[DATA EXTRACT]

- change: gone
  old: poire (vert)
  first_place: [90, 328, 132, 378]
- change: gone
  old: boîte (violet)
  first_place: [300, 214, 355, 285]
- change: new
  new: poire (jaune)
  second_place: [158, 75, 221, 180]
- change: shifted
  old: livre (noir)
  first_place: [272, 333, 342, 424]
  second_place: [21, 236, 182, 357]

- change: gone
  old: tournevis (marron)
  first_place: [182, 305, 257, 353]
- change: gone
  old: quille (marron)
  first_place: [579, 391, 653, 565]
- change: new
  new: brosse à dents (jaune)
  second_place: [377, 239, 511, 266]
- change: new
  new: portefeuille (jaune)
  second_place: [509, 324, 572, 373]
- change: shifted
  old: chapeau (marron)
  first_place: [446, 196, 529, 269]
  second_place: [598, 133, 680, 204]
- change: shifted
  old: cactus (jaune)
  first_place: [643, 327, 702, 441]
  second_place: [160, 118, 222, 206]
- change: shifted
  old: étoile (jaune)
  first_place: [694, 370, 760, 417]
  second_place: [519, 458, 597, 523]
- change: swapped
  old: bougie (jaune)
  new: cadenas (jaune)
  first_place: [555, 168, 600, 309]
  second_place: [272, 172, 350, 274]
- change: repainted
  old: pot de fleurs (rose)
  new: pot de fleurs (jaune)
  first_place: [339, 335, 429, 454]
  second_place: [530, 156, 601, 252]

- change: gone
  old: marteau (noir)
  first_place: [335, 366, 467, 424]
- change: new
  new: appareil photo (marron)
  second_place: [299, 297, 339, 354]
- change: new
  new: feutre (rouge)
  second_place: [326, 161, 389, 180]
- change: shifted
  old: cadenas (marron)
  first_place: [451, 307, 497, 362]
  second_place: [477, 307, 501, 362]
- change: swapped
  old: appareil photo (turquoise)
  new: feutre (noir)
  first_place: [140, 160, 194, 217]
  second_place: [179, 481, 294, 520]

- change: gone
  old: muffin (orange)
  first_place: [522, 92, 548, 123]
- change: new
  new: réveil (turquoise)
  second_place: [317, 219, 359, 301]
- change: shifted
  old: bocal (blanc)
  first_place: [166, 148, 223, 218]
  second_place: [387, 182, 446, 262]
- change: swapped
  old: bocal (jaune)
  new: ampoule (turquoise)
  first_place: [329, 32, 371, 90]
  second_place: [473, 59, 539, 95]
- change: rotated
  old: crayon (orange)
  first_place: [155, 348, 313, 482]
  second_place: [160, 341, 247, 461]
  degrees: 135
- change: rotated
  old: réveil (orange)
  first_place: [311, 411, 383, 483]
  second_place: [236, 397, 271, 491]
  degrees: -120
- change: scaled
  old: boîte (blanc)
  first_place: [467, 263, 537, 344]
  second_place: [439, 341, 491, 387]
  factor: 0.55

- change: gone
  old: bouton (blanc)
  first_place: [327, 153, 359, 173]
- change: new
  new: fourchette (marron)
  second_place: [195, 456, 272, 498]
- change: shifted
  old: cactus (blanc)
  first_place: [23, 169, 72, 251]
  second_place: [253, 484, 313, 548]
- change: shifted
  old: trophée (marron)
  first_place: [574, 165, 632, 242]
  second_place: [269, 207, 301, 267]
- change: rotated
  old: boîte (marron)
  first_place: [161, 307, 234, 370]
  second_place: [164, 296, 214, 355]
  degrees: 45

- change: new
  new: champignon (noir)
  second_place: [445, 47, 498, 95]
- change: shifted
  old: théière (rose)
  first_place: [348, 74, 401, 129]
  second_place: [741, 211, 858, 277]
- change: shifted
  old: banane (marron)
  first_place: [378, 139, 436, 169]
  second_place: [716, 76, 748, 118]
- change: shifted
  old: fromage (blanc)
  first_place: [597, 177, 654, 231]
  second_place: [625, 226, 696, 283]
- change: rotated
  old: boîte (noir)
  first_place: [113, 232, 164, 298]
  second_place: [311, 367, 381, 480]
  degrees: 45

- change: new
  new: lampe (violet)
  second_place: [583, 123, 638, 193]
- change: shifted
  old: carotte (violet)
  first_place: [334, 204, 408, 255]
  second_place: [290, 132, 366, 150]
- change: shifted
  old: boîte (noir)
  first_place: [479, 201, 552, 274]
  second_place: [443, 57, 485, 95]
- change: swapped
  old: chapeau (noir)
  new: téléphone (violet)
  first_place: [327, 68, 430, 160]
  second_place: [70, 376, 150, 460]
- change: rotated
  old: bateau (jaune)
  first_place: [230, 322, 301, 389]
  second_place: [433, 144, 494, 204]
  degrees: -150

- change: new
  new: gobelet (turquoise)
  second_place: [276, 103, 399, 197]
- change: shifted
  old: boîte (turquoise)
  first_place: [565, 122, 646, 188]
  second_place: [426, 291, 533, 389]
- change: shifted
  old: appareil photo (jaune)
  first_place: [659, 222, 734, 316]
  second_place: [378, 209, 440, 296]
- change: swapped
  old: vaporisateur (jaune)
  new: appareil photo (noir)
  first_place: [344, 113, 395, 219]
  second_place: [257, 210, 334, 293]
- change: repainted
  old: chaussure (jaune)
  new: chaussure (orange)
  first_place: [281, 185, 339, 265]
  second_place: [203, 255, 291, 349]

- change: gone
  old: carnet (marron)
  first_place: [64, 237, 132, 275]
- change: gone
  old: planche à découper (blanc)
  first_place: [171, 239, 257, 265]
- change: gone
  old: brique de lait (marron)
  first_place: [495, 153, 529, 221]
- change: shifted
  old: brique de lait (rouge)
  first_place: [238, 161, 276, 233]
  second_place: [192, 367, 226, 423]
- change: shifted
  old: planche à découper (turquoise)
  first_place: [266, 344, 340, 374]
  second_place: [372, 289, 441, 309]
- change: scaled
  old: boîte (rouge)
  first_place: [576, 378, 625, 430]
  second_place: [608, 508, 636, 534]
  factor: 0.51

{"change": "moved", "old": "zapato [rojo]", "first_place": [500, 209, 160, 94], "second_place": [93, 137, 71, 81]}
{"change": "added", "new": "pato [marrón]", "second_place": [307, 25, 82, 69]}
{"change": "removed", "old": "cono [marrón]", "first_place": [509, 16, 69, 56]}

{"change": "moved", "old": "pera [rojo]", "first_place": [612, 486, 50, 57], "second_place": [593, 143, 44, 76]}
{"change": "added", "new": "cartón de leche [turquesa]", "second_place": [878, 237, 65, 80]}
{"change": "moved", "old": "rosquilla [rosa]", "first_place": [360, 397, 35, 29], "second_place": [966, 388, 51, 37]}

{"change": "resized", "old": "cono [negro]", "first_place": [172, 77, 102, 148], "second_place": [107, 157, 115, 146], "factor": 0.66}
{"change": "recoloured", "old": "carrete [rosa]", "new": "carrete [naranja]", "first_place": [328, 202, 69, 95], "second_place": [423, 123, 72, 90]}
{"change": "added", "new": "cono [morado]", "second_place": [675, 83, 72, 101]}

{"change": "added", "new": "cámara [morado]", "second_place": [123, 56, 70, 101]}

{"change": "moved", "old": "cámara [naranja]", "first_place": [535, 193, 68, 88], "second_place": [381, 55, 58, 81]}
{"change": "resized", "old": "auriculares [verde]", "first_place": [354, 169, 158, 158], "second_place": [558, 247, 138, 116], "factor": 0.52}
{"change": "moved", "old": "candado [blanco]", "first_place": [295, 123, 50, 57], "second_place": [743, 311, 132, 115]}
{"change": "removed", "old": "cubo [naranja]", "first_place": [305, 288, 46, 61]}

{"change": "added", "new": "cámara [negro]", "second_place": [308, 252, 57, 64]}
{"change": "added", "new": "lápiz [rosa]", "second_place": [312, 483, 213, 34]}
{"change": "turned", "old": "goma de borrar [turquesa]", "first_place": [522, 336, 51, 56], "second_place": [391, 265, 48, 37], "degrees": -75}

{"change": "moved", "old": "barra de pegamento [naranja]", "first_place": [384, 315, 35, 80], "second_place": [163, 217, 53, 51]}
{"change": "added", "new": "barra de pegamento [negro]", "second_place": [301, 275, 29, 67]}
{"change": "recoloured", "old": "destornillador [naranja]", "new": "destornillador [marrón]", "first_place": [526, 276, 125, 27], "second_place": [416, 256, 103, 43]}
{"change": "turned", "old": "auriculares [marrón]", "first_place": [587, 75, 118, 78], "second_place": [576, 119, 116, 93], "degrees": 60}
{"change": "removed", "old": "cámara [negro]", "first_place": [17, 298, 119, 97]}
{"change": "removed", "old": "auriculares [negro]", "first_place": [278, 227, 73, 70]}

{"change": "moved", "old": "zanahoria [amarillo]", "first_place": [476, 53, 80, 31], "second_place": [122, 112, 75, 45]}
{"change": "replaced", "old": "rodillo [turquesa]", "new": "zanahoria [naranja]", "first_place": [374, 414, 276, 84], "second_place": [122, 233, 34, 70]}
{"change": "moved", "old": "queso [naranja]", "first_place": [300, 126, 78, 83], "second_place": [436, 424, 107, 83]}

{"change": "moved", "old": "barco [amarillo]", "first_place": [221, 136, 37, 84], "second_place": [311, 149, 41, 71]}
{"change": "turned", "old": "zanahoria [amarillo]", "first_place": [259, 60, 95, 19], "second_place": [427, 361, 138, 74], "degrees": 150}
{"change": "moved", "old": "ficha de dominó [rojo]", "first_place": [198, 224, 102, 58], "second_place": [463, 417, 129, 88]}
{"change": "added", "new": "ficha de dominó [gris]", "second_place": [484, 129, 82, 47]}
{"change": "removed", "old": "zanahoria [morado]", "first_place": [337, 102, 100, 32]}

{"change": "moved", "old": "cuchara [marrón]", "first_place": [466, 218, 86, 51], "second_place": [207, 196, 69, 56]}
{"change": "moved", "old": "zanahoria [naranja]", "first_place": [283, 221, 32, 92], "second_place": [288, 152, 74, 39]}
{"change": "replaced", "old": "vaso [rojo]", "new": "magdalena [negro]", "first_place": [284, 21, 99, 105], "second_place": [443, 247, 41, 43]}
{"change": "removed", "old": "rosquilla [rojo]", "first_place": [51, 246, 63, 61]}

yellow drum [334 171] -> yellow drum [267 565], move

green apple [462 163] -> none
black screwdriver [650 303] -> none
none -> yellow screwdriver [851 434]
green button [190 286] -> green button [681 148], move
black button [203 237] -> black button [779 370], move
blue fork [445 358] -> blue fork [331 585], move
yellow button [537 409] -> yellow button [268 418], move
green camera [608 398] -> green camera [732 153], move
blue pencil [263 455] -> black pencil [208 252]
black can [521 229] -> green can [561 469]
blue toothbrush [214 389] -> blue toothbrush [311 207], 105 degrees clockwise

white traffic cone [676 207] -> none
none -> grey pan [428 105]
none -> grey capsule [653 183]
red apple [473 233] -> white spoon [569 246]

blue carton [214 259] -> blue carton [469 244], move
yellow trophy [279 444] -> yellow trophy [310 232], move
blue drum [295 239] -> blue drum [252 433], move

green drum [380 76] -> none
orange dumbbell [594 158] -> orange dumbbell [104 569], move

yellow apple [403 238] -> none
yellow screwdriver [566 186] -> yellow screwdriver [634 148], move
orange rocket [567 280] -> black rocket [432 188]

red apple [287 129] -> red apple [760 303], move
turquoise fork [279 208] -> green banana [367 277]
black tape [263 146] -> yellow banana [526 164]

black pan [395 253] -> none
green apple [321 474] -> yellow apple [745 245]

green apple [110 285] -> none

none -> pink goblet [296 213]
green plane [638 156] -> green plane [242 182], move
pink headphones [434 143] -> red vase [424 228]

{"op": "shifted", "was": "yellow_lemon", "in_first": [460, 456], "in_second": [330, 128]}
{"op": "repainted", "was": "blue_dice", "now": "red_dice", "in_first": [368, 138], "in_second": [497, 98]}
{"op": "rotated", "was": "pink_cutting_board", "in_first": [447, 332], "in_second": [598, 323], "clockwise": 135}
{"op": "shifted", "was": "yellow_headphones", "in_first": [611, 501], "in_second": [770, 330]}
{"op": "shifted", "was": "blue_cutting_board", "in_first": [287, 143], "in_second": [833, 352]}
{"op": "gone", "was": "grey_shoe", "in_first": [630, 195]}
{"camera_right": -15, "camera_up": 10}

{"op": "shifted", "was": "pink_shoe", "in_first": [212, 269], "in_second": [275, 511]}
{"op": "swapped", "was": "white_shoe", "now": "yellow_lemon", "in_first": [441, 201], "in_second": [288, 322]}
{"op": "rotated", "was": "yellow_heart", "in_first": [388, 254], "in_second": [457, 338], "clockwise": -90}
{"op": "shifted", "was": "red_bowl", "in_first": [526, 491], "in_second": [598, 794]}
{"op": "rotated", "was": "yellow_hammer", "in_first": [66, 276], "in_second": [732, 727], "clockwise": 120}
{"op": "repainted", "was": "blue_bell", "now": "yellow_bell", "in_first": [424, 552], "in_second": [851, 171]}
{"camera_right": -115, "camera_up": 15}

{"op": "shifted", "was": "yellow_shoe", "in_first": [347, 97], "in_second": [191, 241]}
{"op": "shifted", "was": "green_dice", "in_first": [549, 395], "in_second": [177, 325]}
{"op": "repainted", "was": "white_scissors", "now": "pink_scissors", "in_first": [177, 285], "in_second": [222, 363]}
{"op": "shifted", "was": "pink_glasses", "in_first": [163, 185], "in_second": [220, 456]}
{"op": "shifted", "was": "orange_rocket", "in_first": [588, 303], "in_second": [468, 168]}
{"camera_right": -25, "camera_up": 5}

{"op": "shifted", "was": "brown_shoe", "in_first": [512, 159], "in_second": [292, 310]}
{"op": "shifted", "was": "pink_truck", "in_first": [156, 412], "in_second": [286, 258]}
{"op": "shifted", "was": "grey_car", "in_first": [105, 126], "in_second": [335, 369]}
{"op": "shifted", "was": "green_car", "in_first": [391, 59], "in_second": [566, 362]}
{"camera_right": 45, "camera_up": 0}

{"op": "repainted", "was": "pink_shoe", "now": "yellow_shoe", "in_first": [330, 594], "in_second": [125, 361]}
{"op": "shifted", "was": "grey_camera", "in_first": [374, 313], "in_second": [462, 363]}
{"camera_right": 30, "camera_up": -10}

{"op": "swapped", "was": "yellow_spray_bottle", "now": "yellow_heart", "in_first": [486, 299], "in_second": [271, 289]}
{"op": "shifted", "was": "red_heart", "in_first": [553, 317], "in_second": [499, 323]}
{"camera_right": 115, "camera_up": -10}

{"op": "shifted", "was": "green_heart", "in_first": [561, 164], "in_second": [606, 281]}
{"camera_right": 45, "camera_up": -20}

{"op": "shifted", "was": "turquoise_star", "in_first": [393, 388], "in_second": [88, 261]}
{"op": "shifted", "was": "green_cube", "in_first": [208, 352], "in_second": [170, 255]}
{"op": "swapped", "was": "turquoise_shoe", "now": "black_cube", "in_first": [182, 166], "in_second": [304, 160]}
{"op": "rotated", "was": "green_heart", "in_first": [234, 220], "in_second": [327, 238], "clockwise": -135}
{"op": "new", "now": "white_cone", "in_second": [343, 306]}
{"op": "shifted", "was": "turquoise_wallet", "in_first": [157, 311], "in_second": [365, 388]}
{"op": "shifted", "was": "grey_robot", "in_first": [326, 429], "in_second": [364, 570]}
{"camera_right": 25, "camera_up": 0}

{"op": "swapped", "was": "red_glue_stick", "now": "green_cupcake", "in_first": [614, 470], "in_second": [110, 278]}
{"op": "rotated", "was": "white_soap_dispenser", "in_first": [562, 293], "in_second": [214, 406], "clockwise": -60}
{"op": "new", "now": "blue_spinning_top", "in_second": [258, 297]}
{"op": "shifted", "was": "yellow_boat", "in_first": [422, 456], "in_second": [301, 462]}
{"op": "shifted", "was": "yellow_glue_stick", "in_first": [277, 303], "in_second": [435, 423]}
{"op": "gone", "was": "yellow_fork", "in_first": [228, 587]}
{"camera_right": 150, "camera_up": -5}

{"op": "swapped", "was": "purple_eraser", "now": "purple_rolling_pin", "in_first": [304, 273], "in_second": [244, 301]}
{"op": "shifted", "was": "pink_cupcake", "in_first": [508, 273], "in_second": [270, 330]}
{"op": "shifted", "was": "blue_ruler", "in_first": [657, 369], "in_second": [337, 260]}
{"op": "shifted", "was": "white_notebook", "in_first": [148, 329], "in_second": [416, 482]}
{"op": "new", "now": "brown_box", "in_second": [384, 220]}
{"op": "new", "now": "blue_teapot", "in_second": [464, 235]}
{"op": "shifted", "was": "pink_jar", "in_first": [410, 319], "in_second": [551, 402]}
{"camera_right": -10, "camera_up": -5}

[/DATA EXTRACT]

TASK DIRECTIONS
The answer must be a single number: the count of lines in the data that include the word "negro".

RESPONSE
6